**Supplied records:**
◇ ◇ ◇ ◇
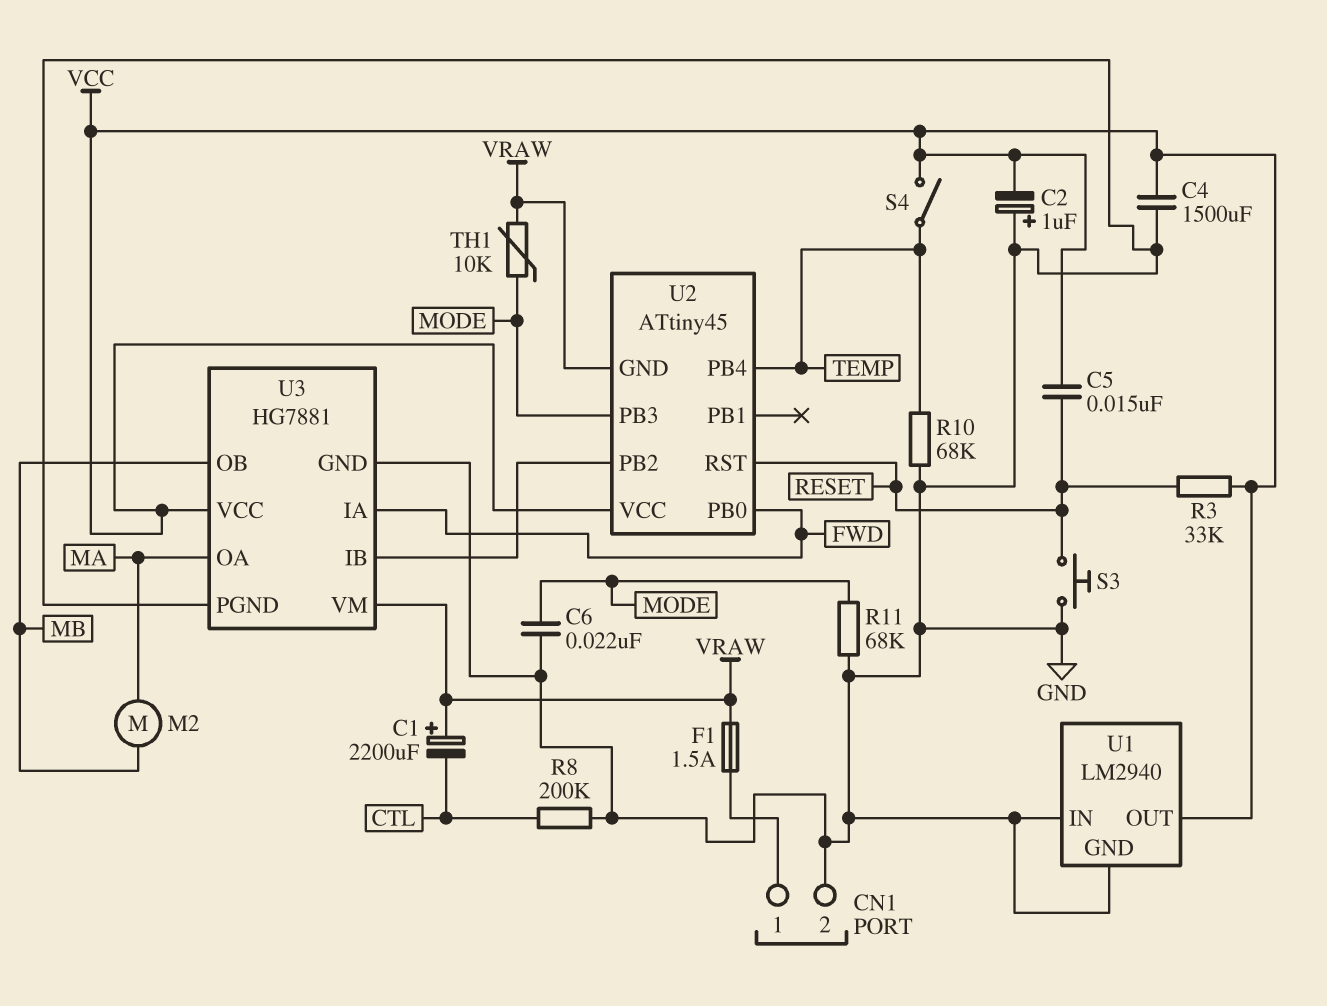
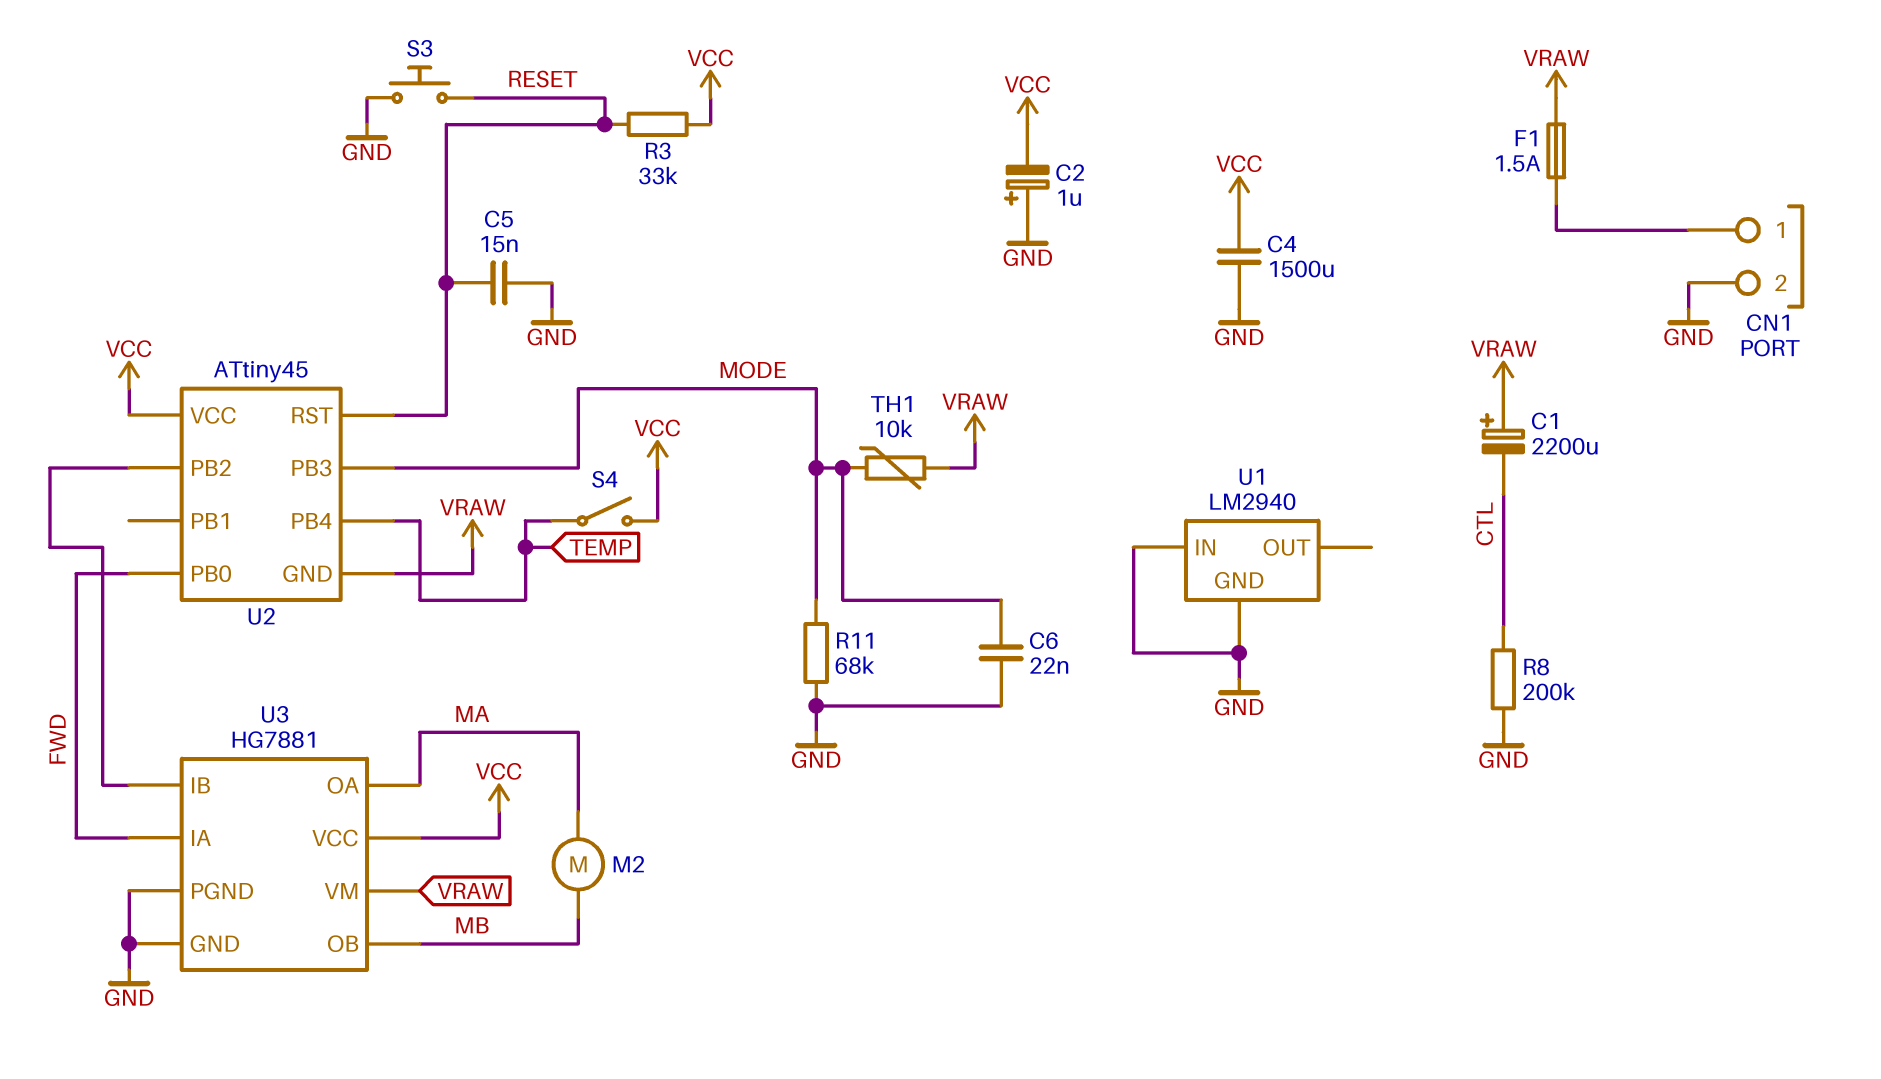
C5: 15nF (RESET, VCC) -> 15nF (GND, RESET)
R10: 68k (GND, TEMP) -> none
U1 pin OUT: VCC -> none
◇ ◇ ◇ ◇
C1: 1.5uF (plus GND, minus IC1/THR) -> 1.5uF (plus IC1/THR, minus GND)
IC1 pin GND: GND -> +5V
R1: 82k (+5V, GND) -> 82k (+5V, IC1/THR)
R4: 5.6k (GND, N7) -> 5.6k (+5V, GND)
◇ ◇ ◇ ◇
**What to work on:**
Beginning with the line containing "IC1 pin GND: GND -> +5V" and ending with the line containing "R4: 5.6k (GND, N7) -> 5.6k (+5V, GND)", extract those lines exactly from the listing above, and only those.

**Finished exercise:**
IC1 pin GND: GND -> +5V
R1: 82k (+5V, GND) -> 82k (+5V, IC1/THR)
R4: 5.6k (GND, N7) -> 5.6k (+5V, GND)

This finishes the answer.